___ Material for this task ___

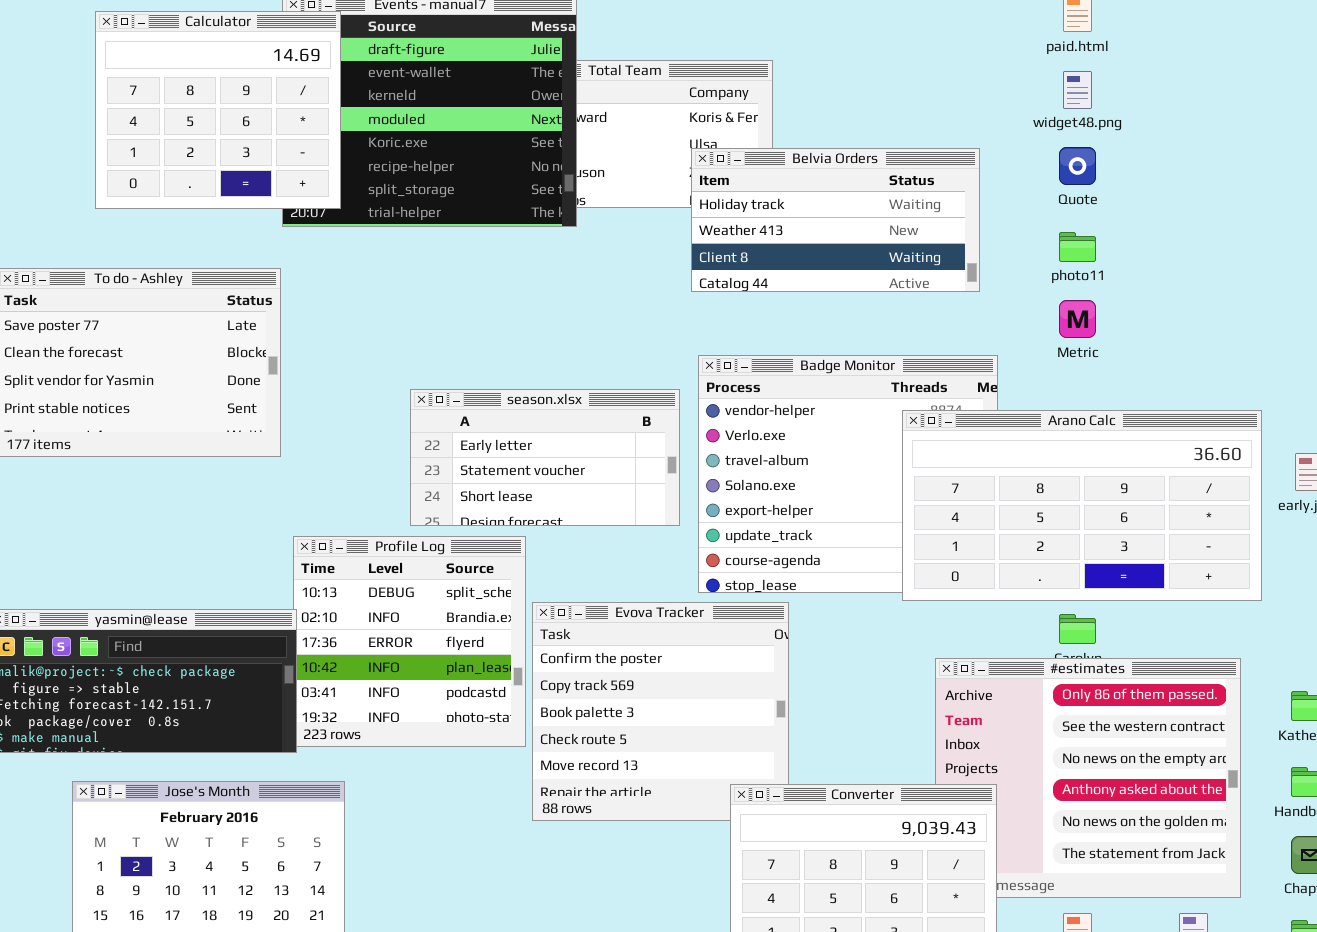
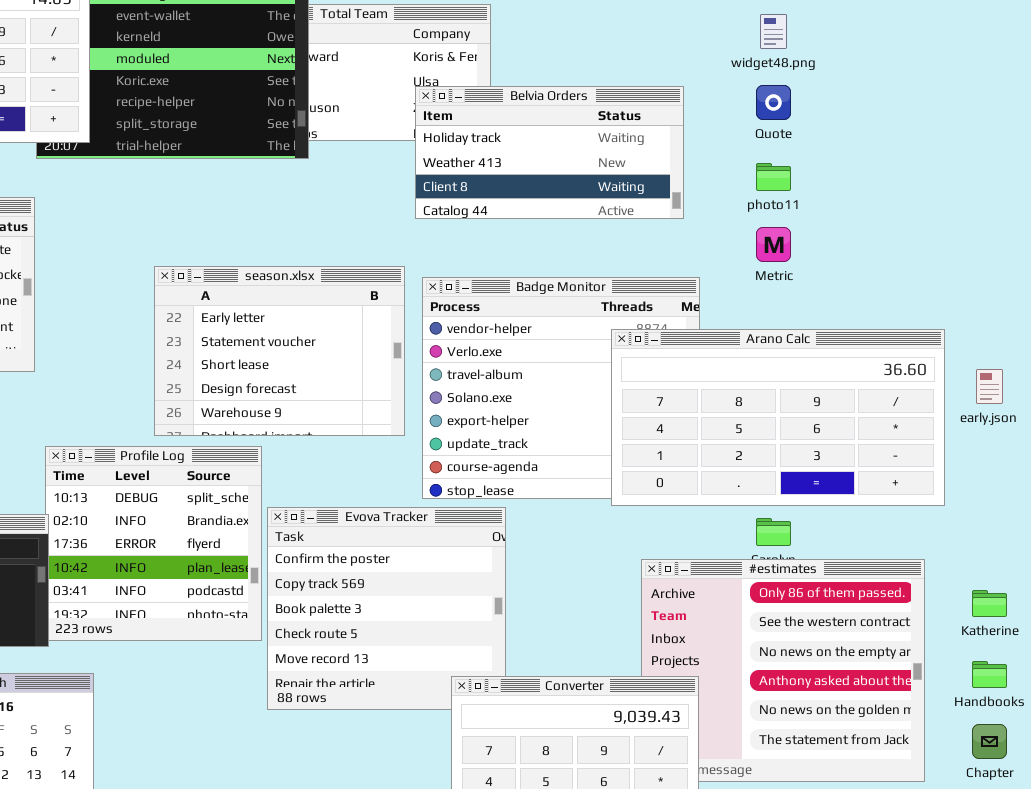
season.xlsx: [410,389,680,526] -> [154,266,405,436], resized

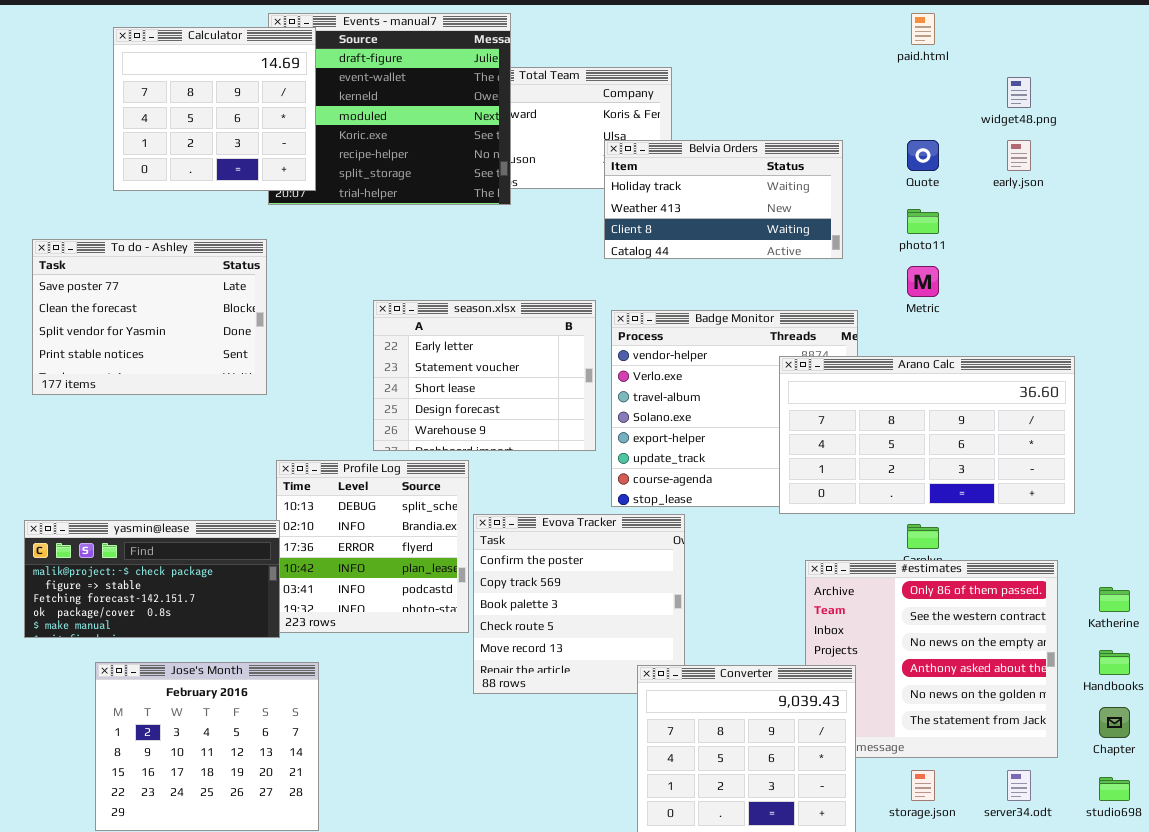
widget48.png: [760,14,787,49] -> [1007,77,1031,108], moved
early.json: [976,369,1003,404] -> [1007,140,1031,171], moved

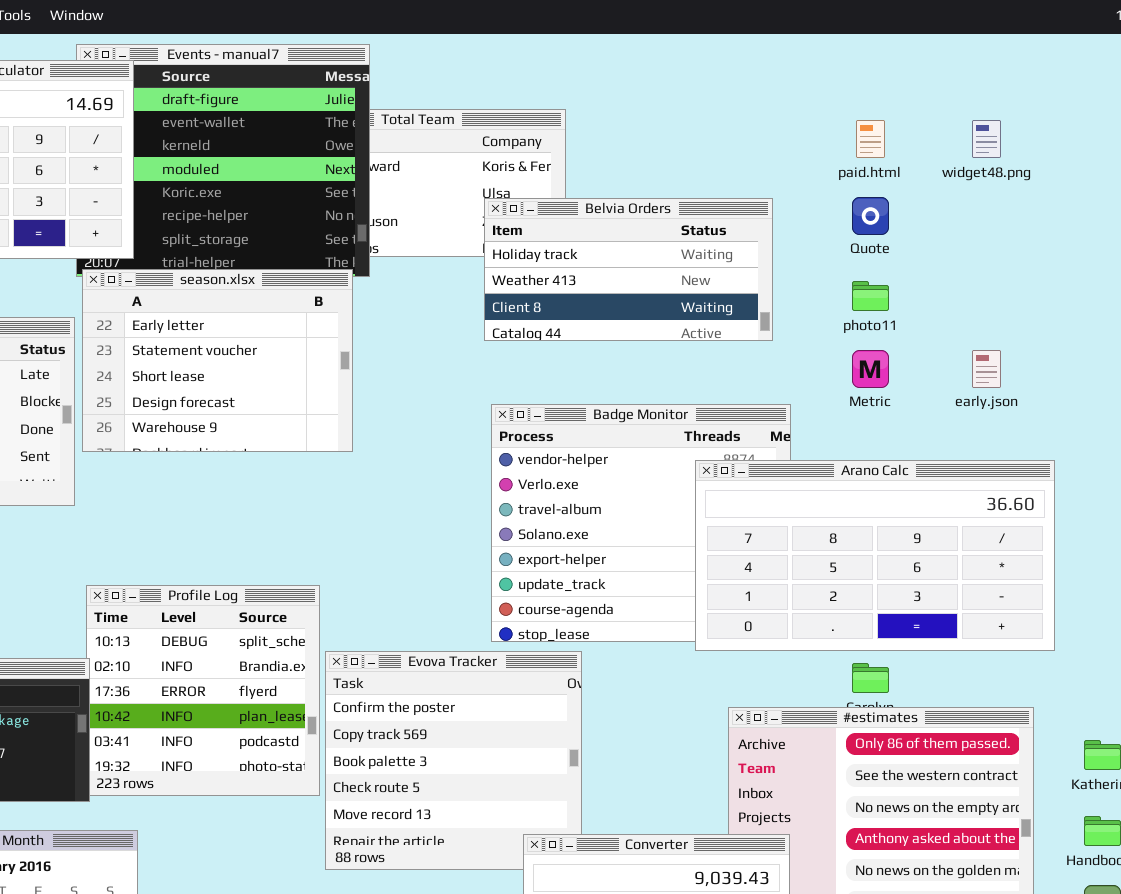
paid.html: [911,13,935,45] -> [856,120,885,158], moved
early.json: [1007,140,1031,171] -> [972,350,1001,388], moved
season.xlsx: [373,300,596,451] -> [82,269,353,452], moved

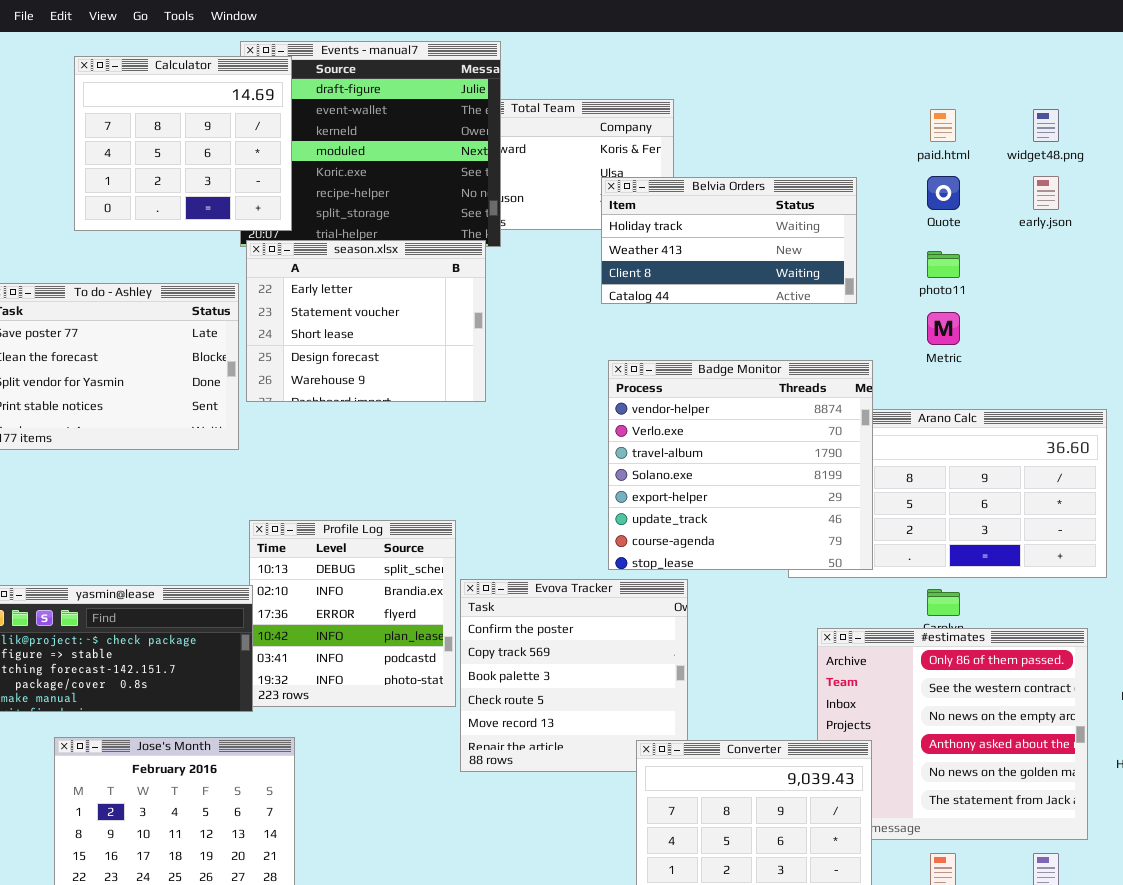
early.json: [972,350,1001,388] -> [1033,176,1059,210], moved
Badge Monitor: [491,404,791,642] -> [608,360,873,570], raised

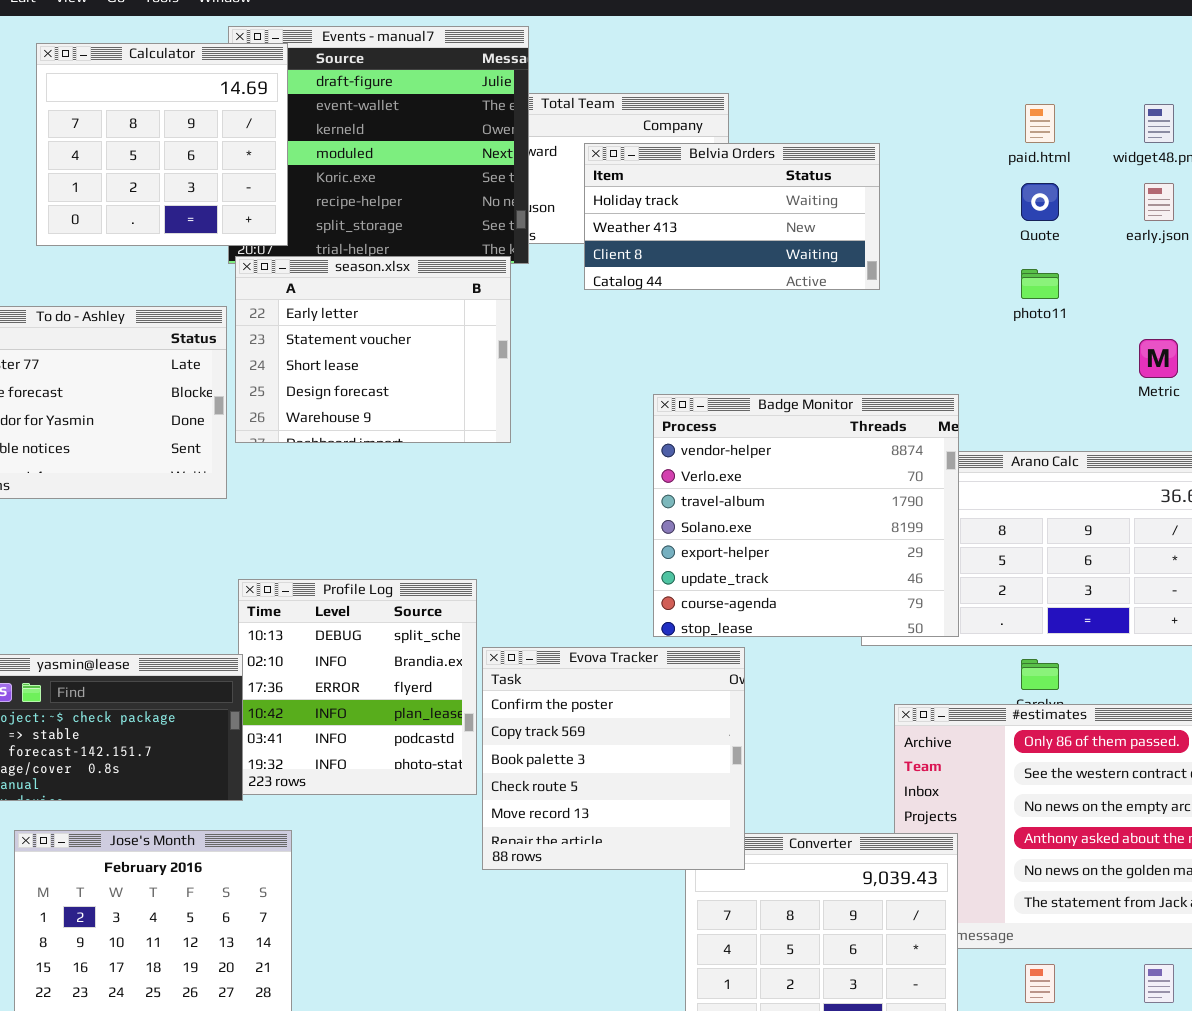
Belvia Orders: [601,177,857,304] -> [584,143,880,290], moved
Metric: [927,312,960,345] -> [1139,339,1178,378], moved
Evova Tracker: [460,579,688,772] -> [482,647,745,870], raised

___

-- Your task --
Repeat the lines above precisely and skip every picture.

-- The answer --
season.xlsx: [410,389,680,526] -> [154,266,405,436], resized

widget48.png: [760,14,787,49] -> [1007,77,1031,108], moved
early.json: [976,369,1003,404] -> [1007,140,1031,171], moved

paid.html: [911,13,935,45] -> [856,120,885,158], moved
early.json: [1007,140,1031,171] -> [972,350,1001,388], moved
season.xlsx: [373,300,596,451] -> [82,269,353,452], moved

early.json: [972,350,1001,388] -> [1033,176,1059,210], moved
Badge Monitor: [491,404,791,642] -> [608,360,873,570], raised

Belvia Orders: [601,177,857,304] -> [584,143,880,290], moved
Metric: [927,312,960,345] -> [1139,339,1178,378], moved
Evova Tracker: [460,579,688,772] -> [482,647,745,870], raised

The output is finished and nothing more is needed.